# [TASK INPUT]
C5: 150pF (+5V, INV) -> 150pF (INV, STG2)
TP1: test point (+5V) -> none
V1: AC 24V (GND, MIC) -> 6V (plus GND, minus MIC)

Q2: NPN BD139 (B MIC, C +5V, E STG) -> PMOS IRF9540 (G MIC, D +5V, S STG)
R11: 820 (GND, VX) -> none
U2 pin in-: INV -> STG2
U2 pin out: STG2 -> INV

--

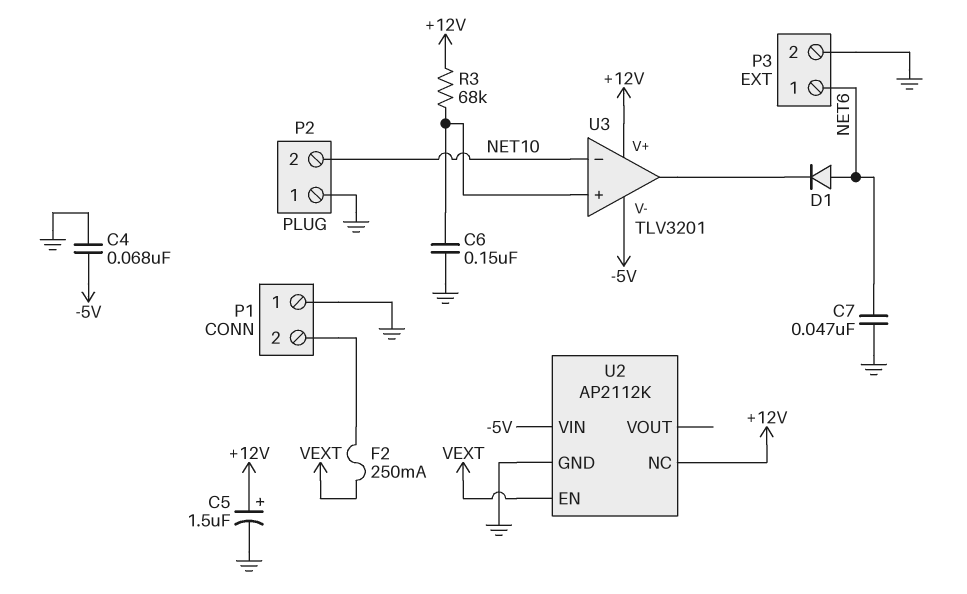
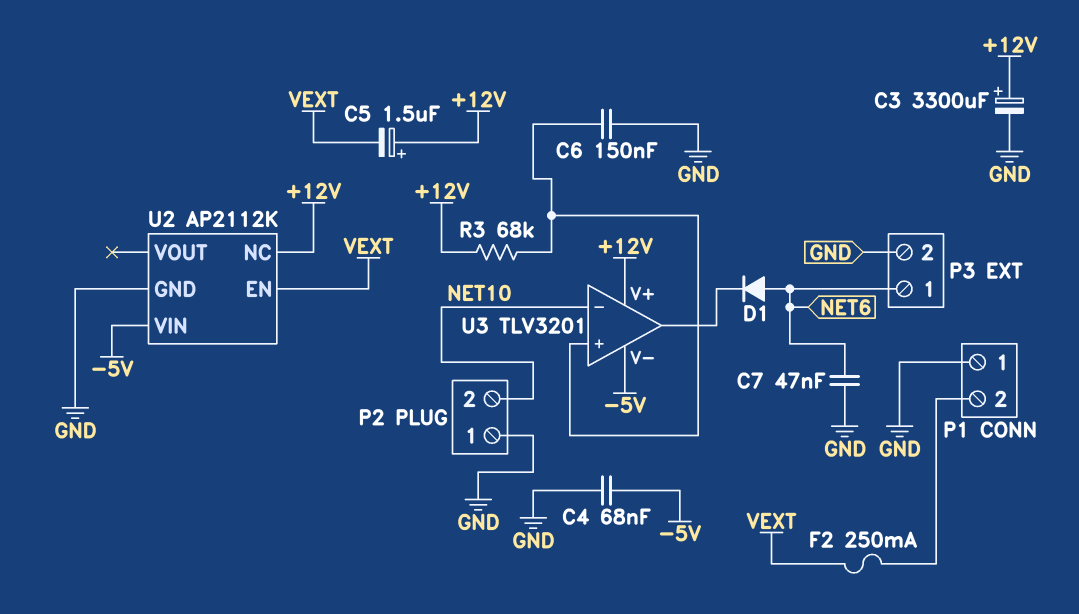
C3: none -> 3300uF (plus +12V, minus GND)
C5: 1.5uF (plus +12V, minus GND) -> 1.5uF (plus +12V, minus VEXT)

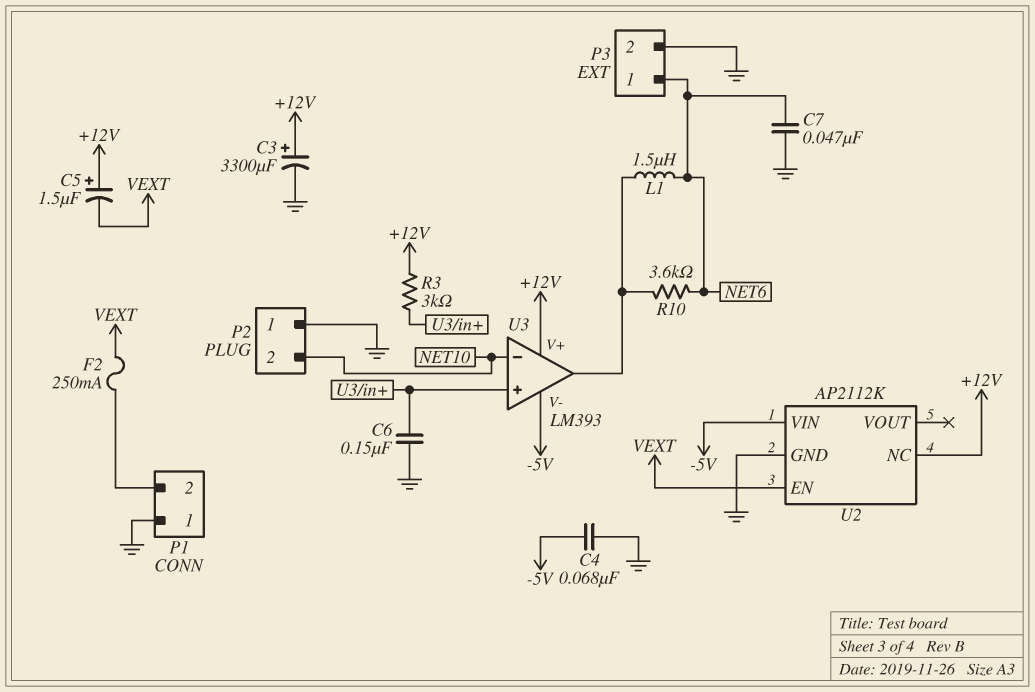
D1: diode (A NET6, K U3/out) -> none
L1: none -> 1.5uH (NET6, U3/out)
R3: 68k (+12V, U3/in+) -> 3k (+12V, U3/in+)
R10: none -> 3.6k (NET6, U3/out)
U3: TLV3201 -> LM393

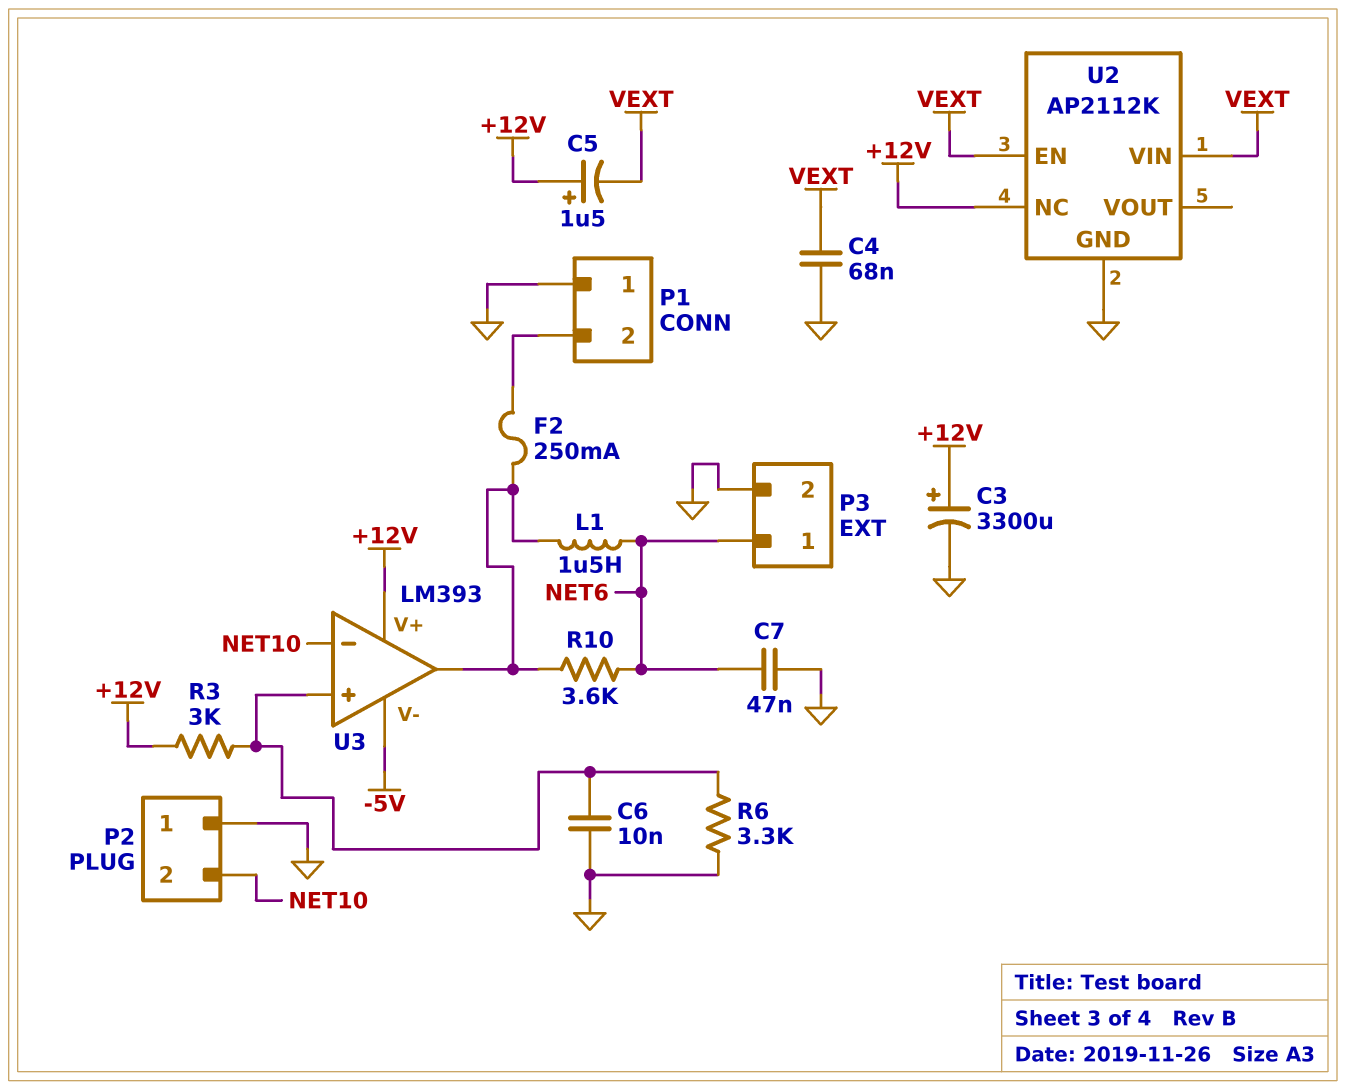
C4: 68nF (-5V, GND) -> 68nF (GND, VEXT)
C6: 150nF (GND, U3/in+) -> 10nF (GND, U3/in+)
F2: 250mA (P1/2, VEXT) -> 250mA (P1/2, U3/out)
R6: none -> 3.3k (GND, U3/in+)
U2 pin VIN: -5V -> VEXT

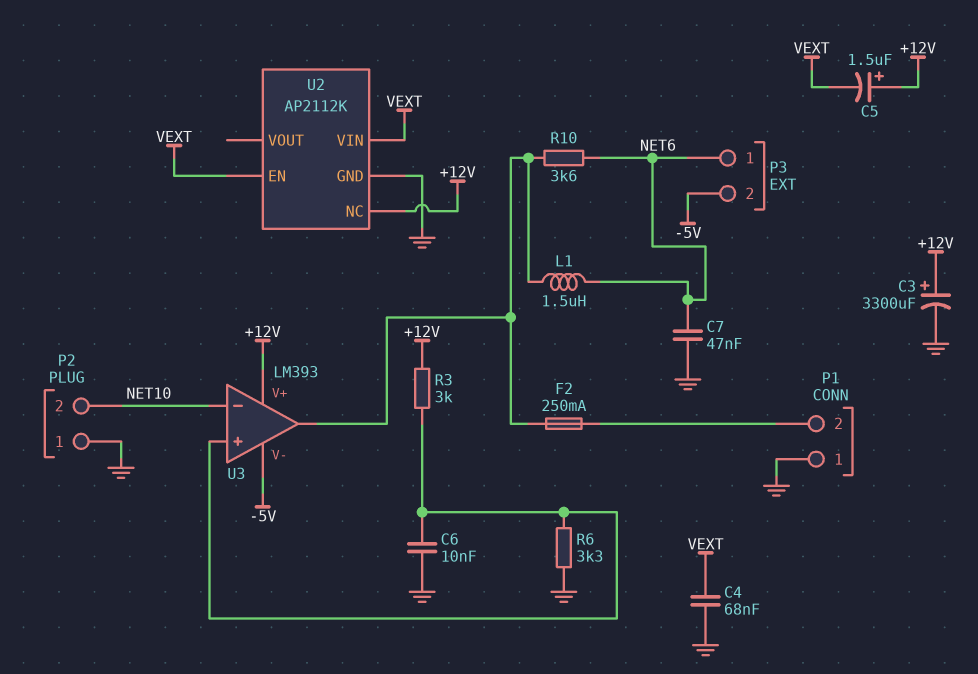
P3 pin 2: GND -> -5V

* * *

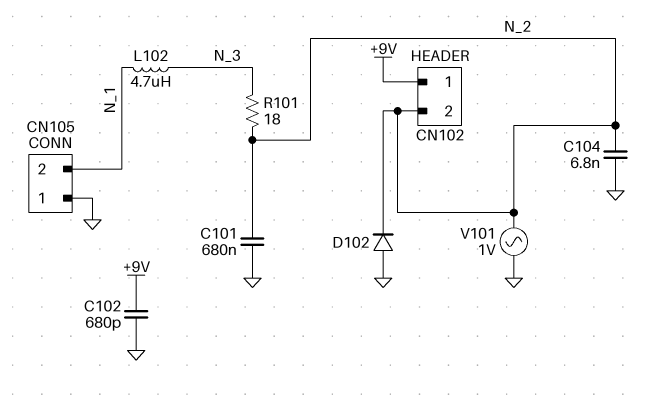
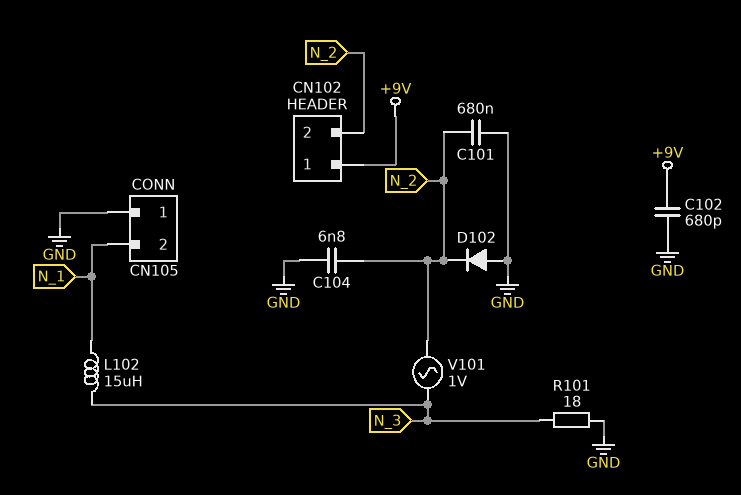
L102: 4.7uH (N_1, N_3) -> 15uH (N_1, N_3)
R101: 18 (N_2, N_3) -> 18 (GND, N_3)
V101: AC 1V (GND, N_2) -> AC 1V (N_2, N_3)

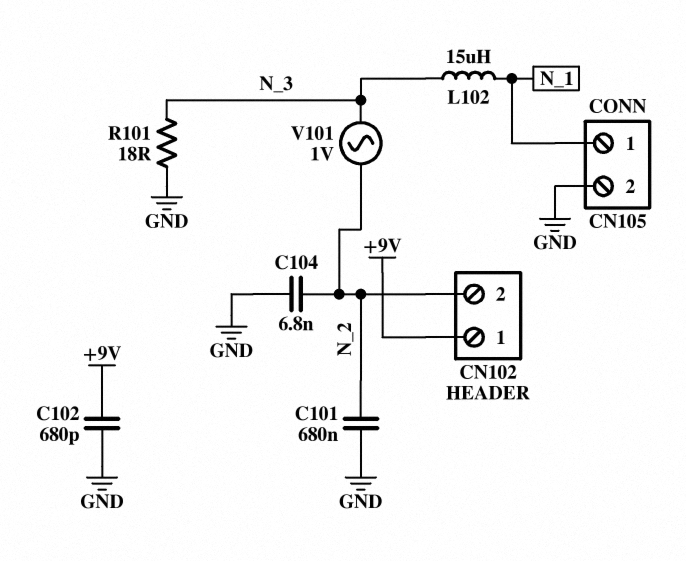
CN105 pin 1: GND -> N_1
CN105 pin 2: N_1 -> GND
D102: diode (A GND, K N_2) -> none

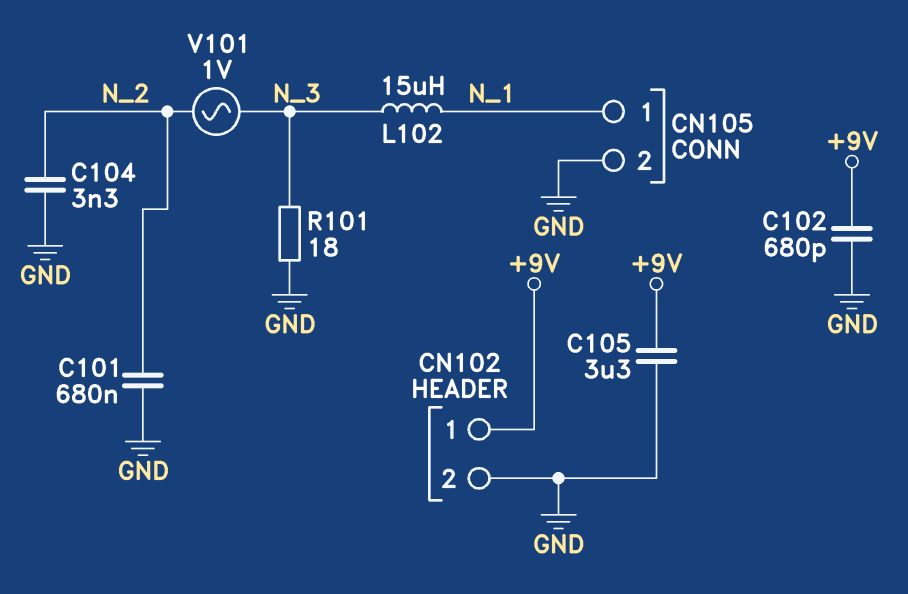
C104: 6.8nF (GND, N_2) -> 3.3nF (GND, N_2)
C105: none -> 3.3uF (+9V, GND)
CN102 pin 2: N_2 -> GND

# [EXERCISE DETAILS]
Reproduce every line from the preceding data in which the word "minus" can be found.

# [ANSWER SECTION]
V1: AC 24V (GND, MIC) -> 6V (plus GND, minus MIC)
C3: none -> 3300uF (plus +12V, minus GND)
C5: 1.5uF (plus +12V, minus GND) -> 1.5uF (plus +12V, minus VEXT)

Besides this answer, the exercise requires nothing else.